▶ **Entries taken from a collection**
____________

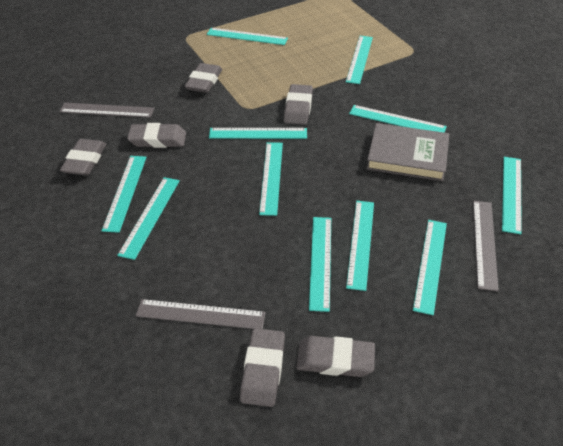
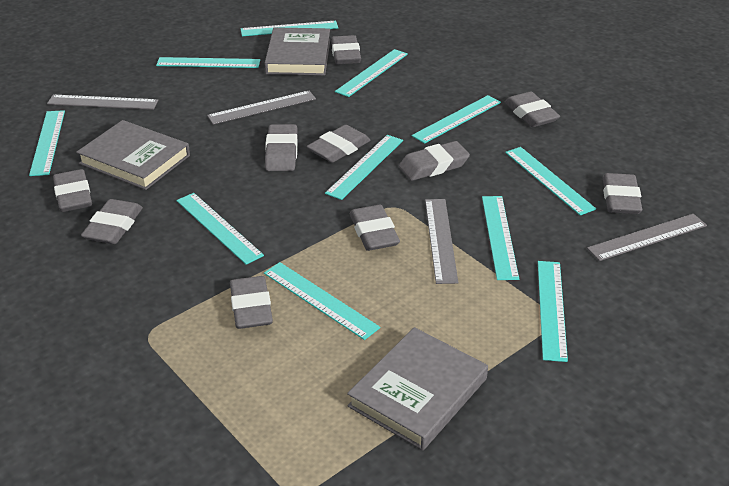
grey book: 1 -> 3
grey eraser: 6 -> 10
grey ruler: 3 -> 4

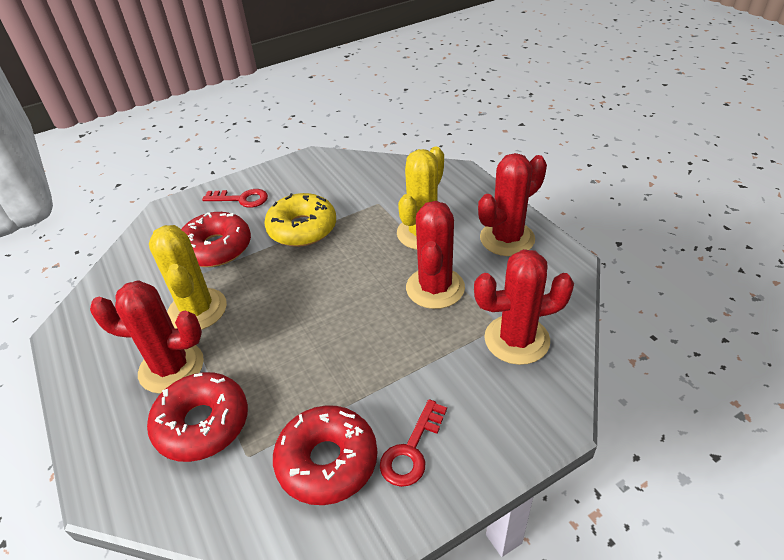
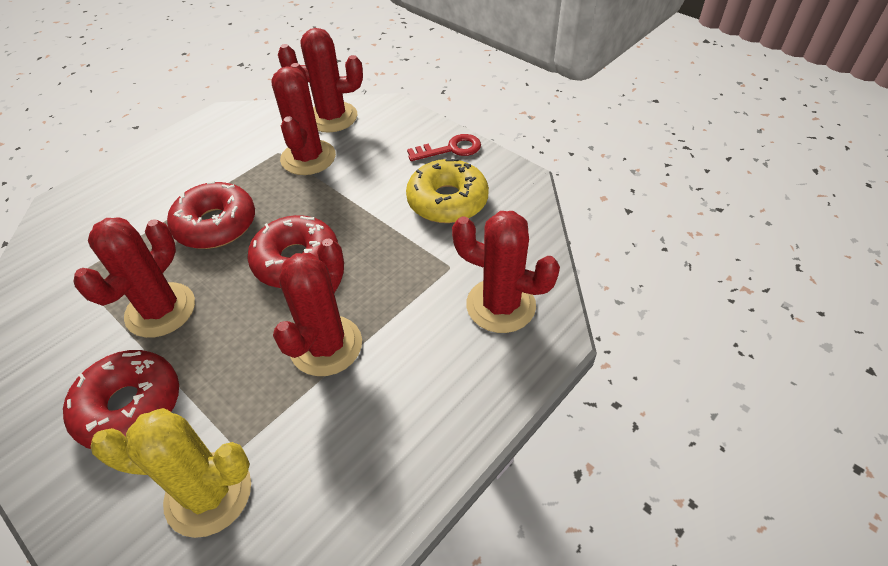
red cactus: 4 -> 5
red key: 2 -> 1
yellow cactus: 2 -> 1

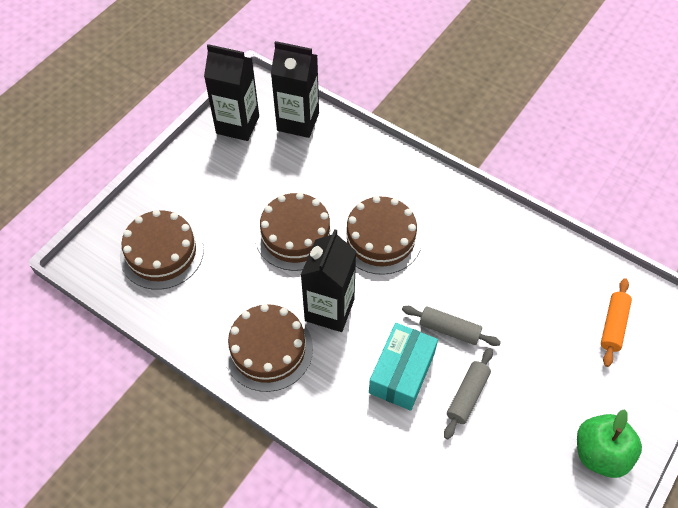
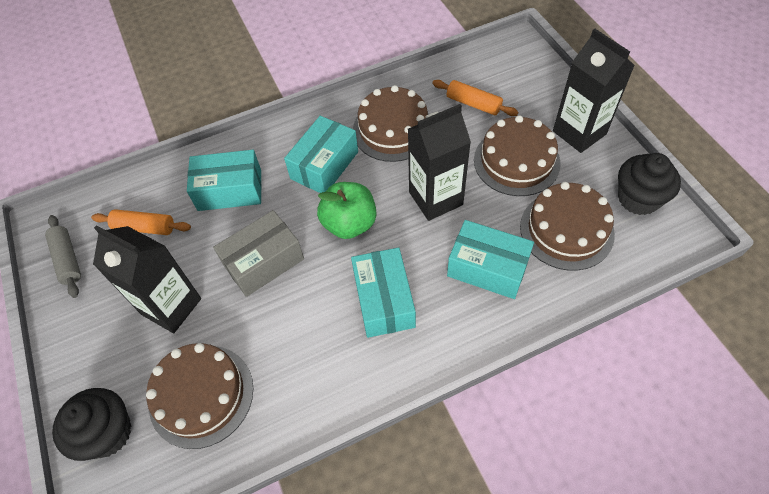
black cupcake: 0 -> 2
grey box: 0 -> 1
grey rolling pin: 2 -> 1
orange rolling pin: 1 -> 2
turquoise box: 1 -> 4

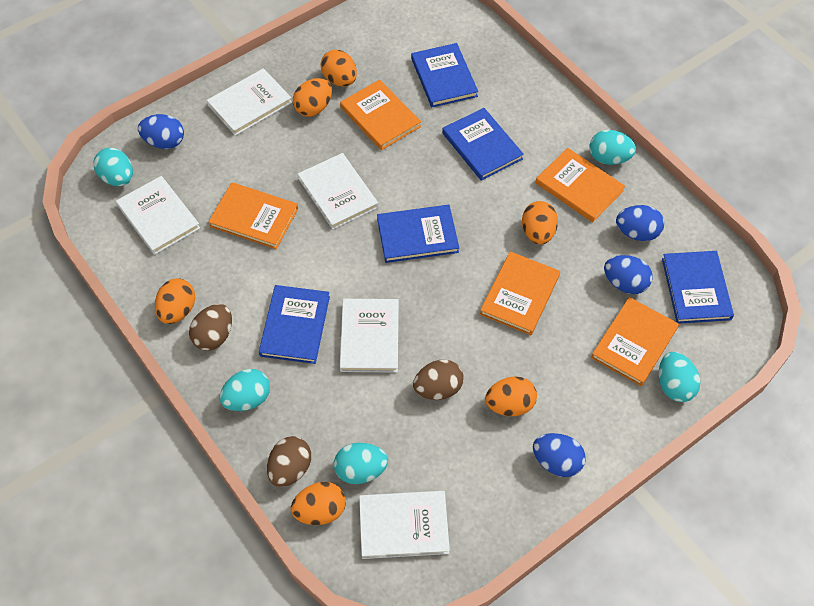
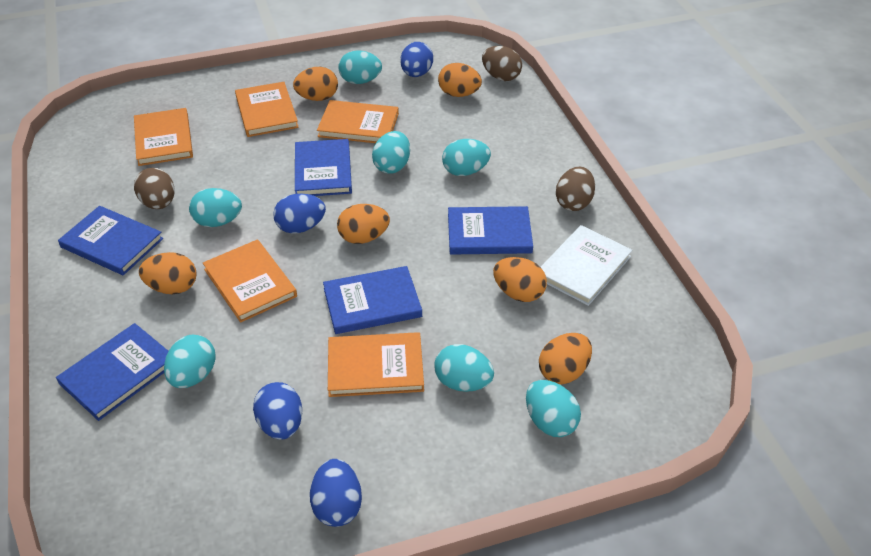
turquoise egg: 5 -> 7
white book: 5 -> 1

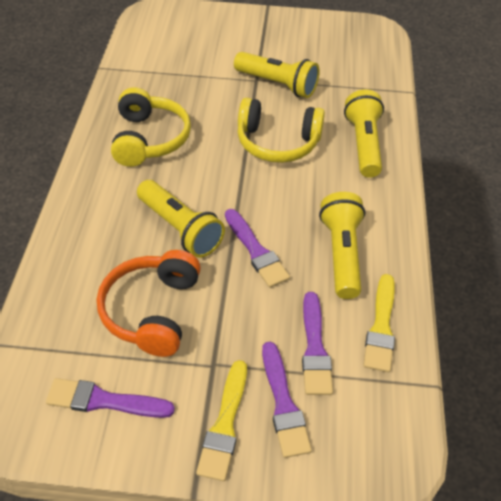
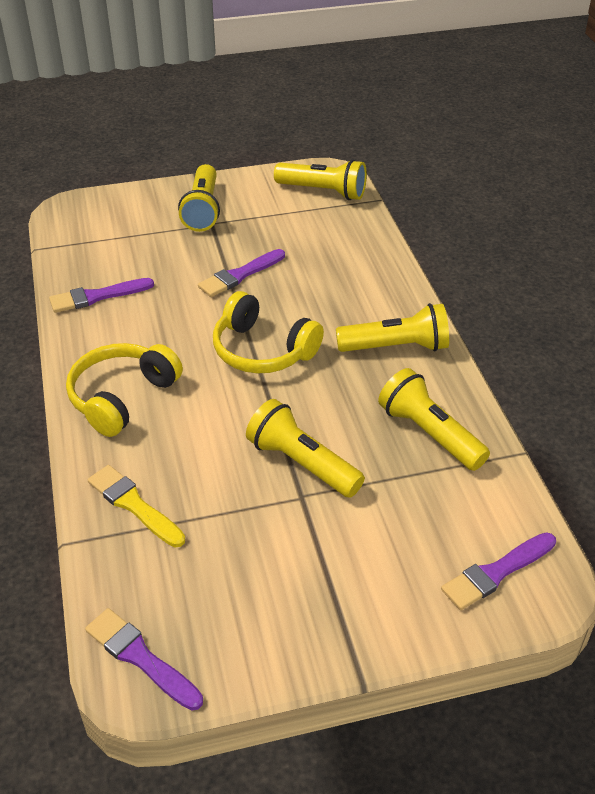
orange headphones: 1 -> 0
yellow brush: 2 -> 1
yellow flashlight: 4 -> 5

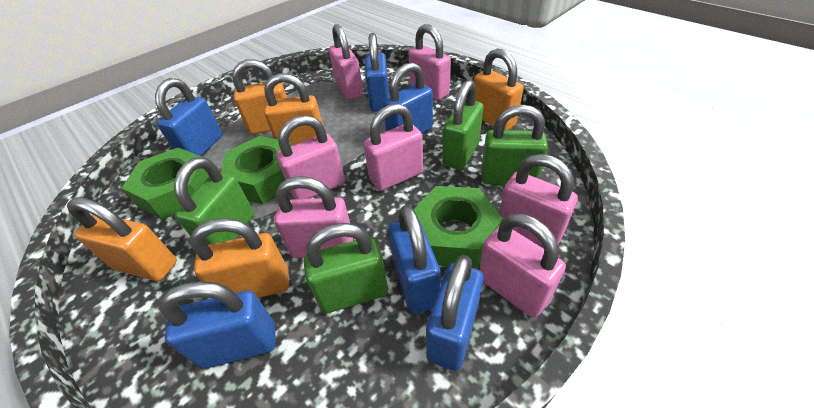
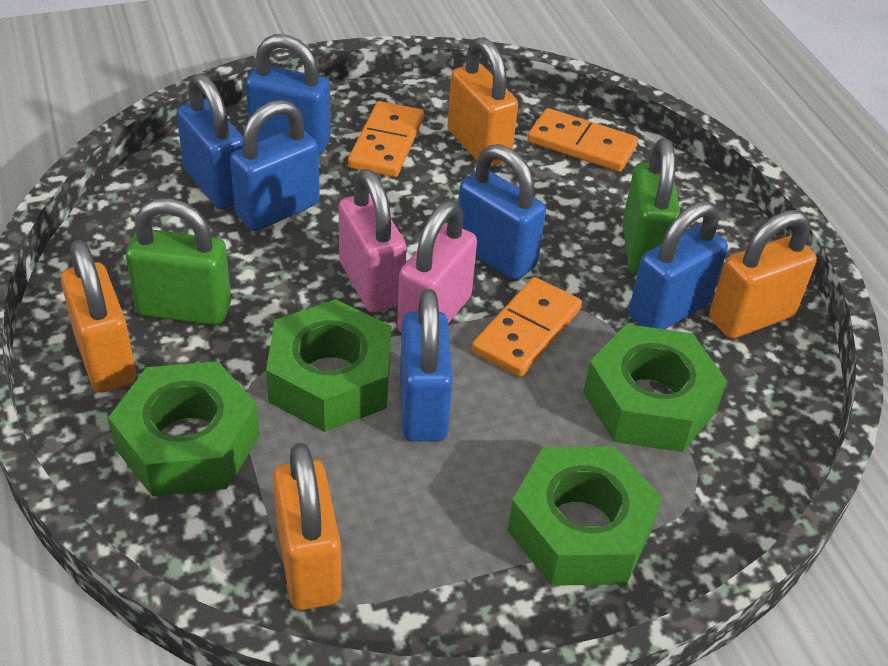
green nut: 3 -> 4
green padlock: 4 -> 2
orange domino: 0 -> 3
orange padlock: 5 -> 4
pink padlock: 7 -> 2

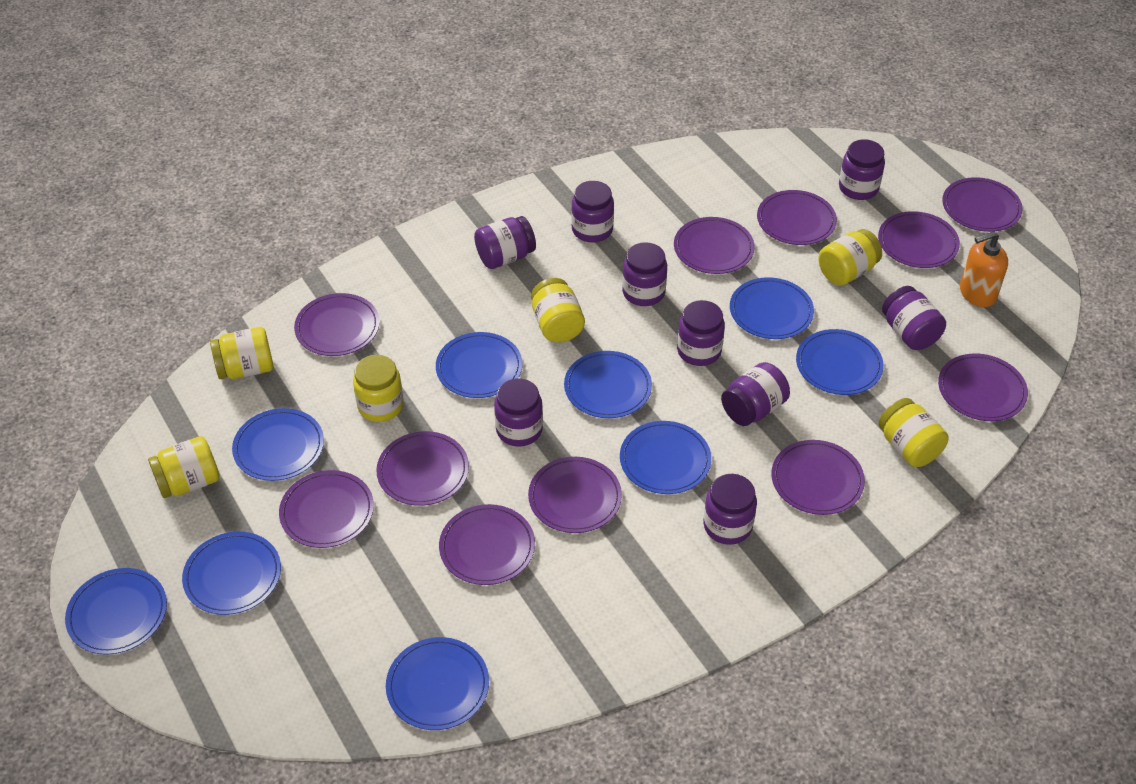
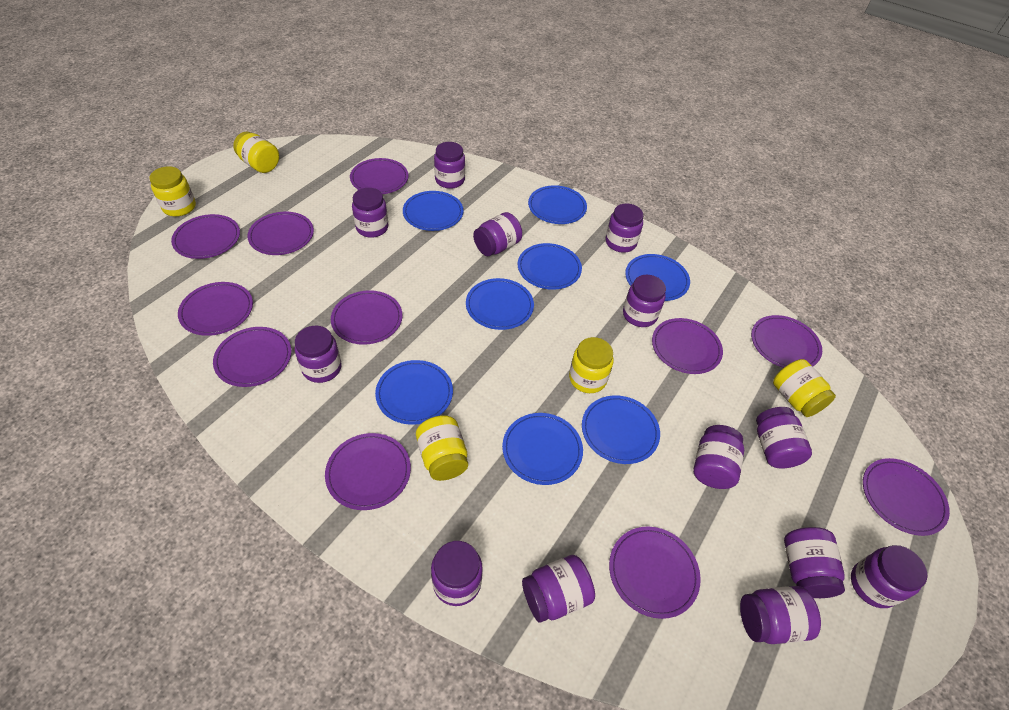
blue plate: 9 -> 8
orange soap dispenser: 1 -> 0
purple jar: 9 -> 13
yellow jar: 6 -> 5

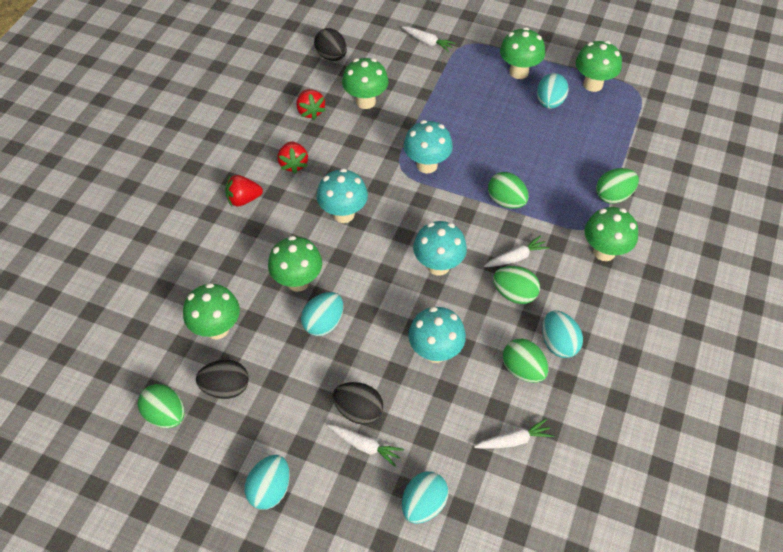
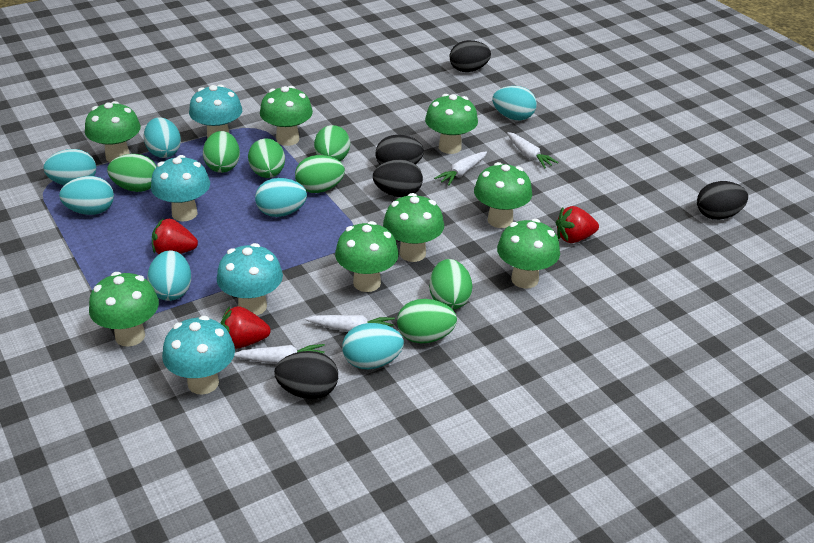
black egg: 3 -> 5
green egg: 5 -> 7
green mushroom: 6 -> 8
turquoise egg: 5 -> 7

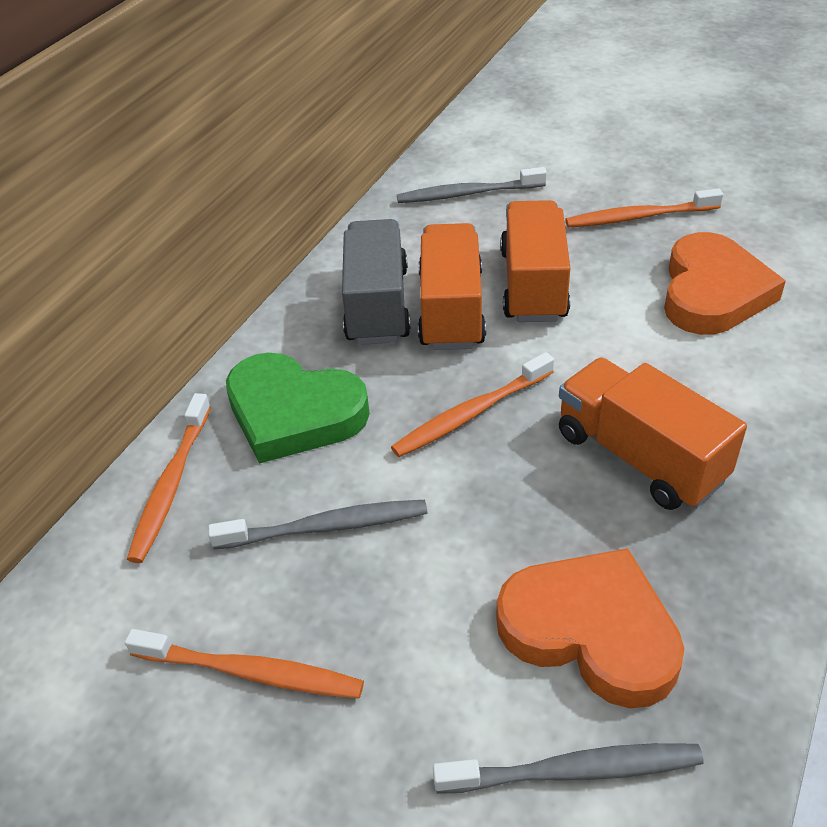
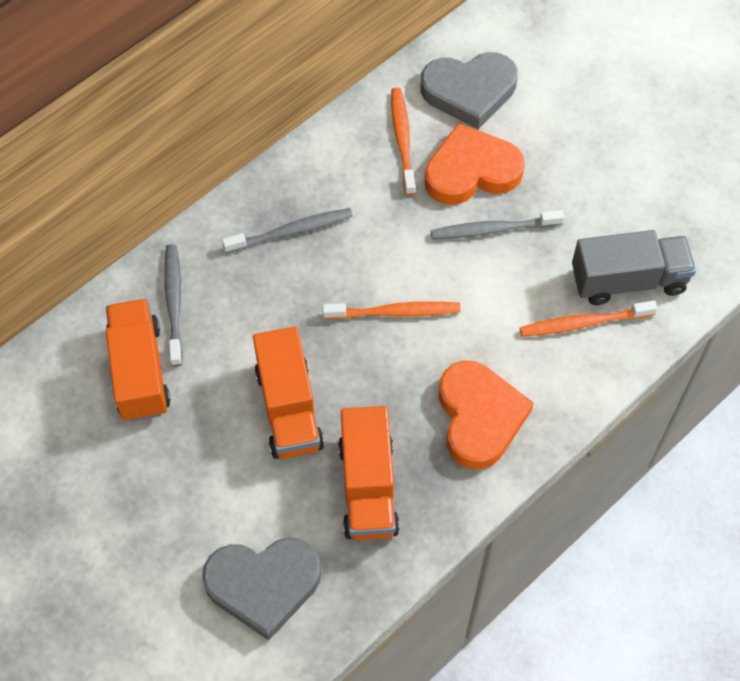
green heart: 1 -> 0
grey heart: 0 -> 2
orange toothbrush: 4 -> 3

____________

▶ **Your task**
Once the line containing "orange rolling pin: 1 -> 2" is found, copy it and each line after it through the end of the entries above exactly; nothing else, and no pictures.

▶ **Result of this exercise**
orange rolling pin: 1 -> 2
turquoise box: 1 -> 4

turquoise egg: 5 -> 7
white book: 5 -> 1

orange headphones: 1 -> 0
yellow brush: 2 -> 1
yellow flashlight: 4 -> 5

green nut: 3 -> 4
green padlock: 4 -> 2
orange domino: 0 -> 3
orange padlock: 5 -> 4
pink padlock: 7 -> 2

blue plate: 9 -> 8
orange soap dispenser: 1 -> 0
purple jar: 9 -> 13
yellow jar: 6 -> 5

black egg: 3 -> 5
green egg: 5 -> 7
green mushroom: 6 -> 8
turquoise egg: 5 -> 7

green heart: 1 -> 0
grey heart: 0 -> 2
orange toothbrush: 4 -> 3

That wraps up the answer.